* **Problem details**:
Please transcribe the records precisely; pictures stay out of your copy.

* **Source information**:
>>>>>

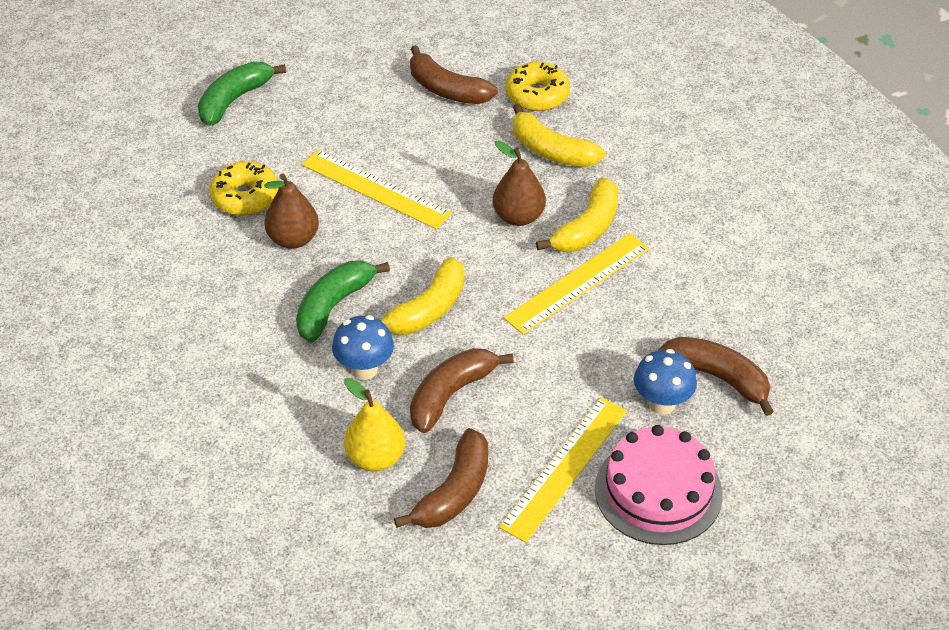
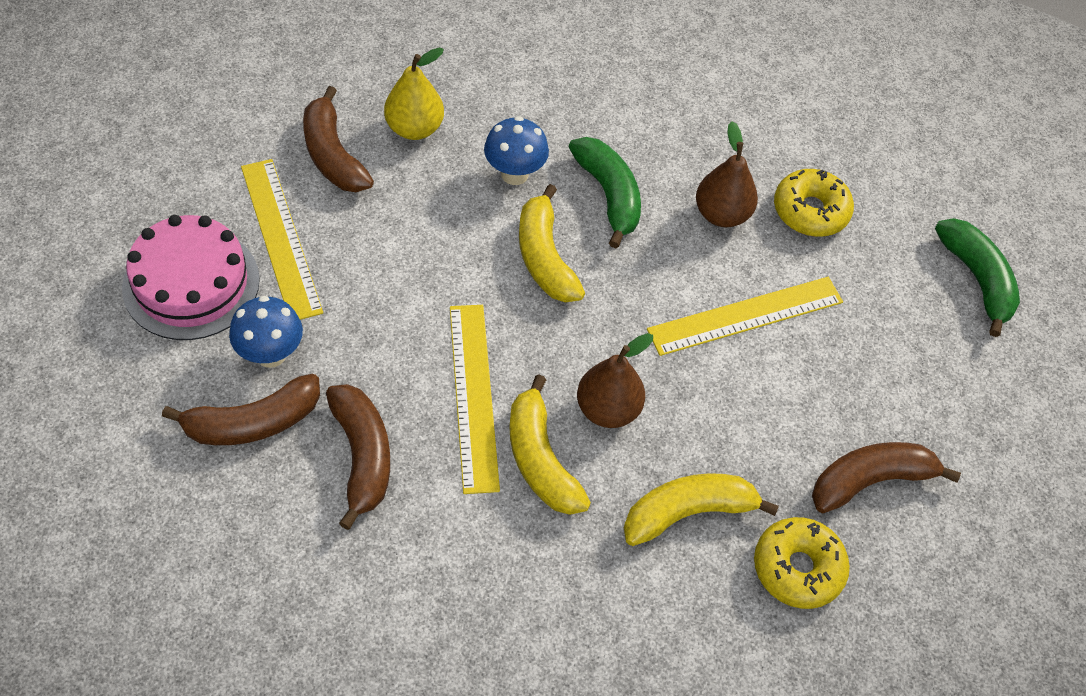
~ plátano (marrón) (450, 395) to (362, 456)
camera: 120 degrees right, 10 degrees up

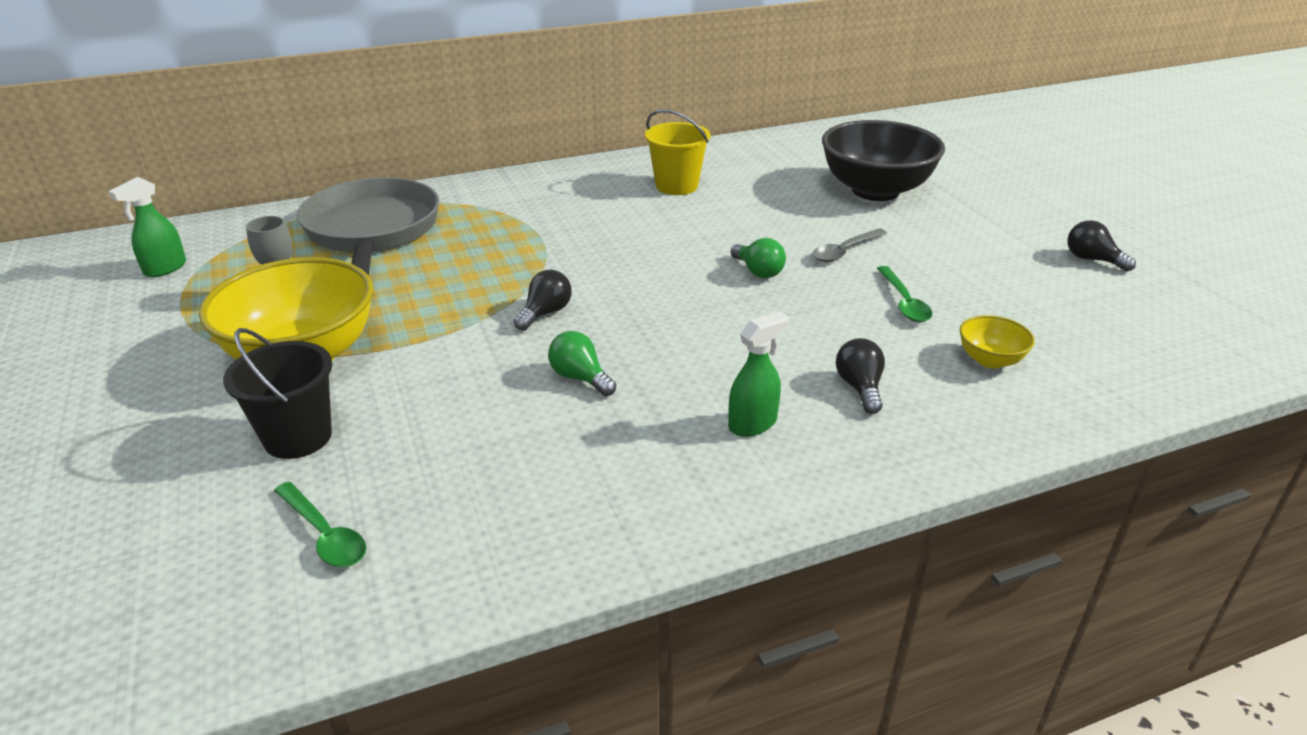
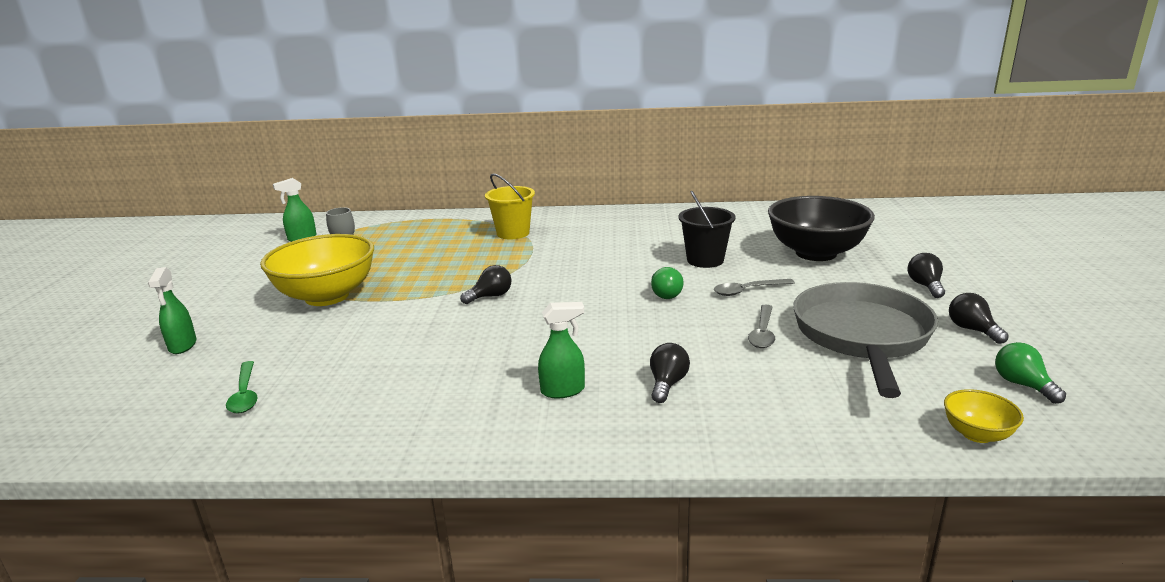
+ pulverizador (verde) (182, 346)
+ bombilla (negro) (925, 286)
~ balde (negro) (298, 437) to (705, 260)
~ sartén (gris) (373, 232) to (862, 336)
~ bombilla (verde) (580, 378) to (1022, 385)
~ balde (amarillo) (676, 186) to (513, 233)
~ cuenco (amarillo) (990, 360) to (977, 434)
~ cuchara (verde) (904, 302) to cuchara (gris) (762, 333)
camera: 25 degrees right, 10 degrees down

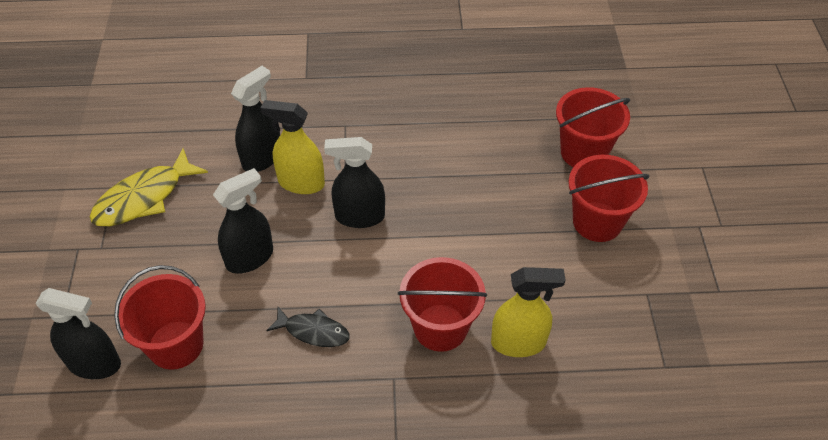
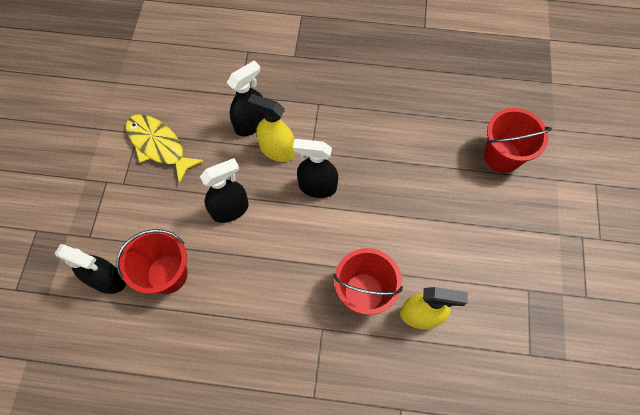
- pez (negro) (313, 331)
- balde (rojo) (597, 222)
~ pez (amarillo) (144, 198) = (159, 146) 75 degrees clockwise
camera: 10 degrees right, 15 degrees up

<<<<<

* **Output for this exercise**:
~ plátano (marrón) (450, 395) to (362, 456)
camera: 120 degrees right, 10 degrees up

+ pulverizador (verde) (182, 346)
+ bombilla (negro) (925, 286)
~ balde (negro) (298, 437) to (705, 260)
~ sartén (gris) (373, 232) to (862, 336)
~ bombilla (verde) (580, 378) to (1022, 385)
~ balde (amarillo) (676, 186) to (513, 233)
~ cuenco (amarillo) (990, 360) to (977, 434)
~ cuchara (verde) (904, 302) to cuchara (gris) (762, 333)
camera: 25 degrees right, 10 degrees down

- pez (negro) (313, 331)
- balde (rojo) (597, 222)
~ pez (amarillo) (144, 198) = (159, 146) 75 degrees clockwise
camera: 10 degrees right, 15 degrees up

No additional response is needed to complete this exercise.